**DATASET RECORDS:**
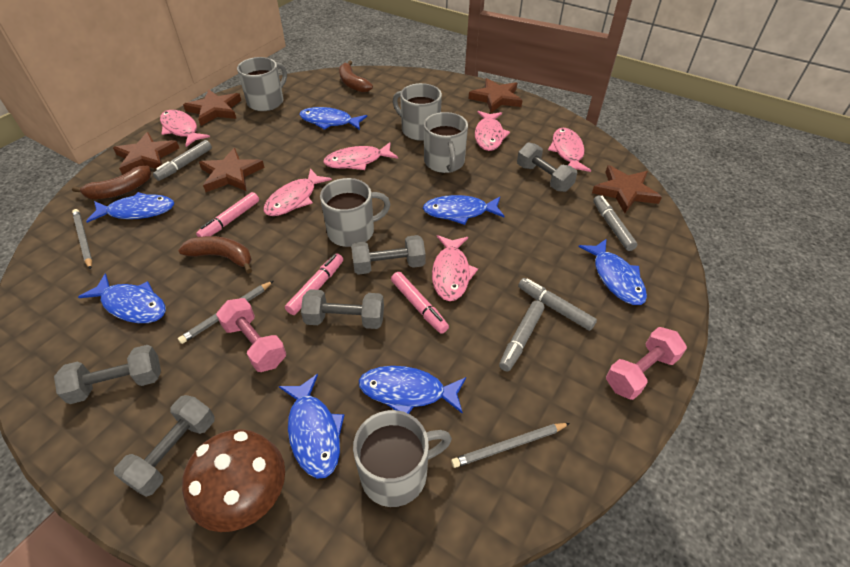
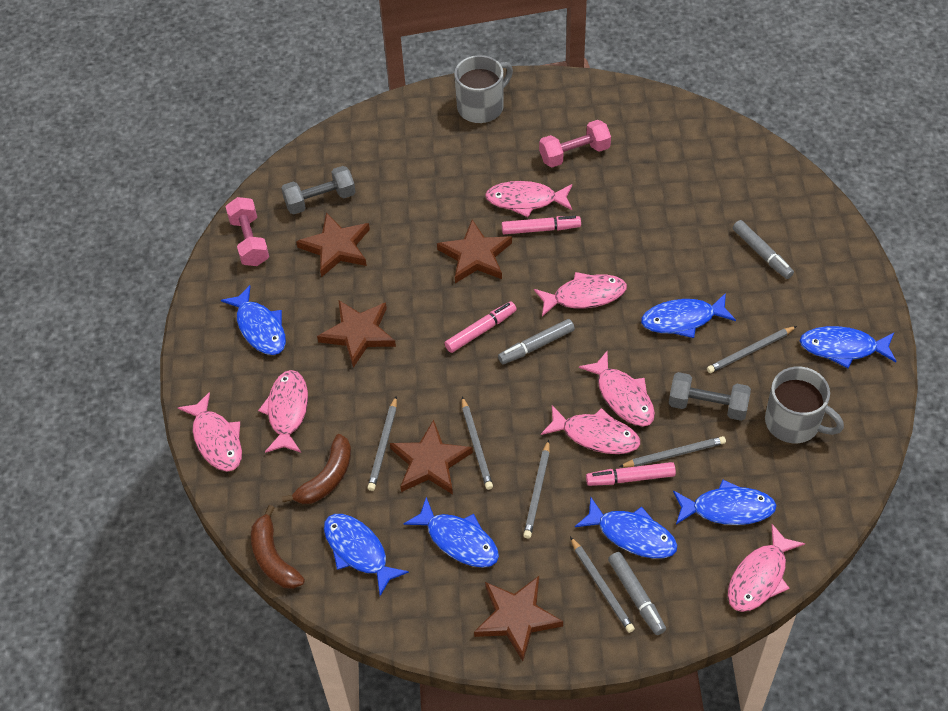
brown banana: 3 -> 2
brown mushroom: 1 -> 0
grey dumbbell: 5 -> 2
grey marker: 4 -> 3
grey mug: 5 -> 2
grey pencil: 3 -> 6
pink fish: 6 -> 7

* * *

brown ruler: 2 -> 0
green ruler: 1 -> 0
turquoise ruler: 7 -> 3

**TASK OBJECTIVE:** Could you return exactly the lines above from the line with "brown mushroom: 1 -> 0" to the line with "pink fish: 6 -> 7", both included, and nothing else?

**RESPONSE TO THIS TASK:**
brown mushroom: 1 -> 0
grey dumbbell: 5 -> 2
grey marker: 4 -> 3
grey mug: 5 -> 2
grey pencil: 3 -> 6
pink fish: 6 -> 7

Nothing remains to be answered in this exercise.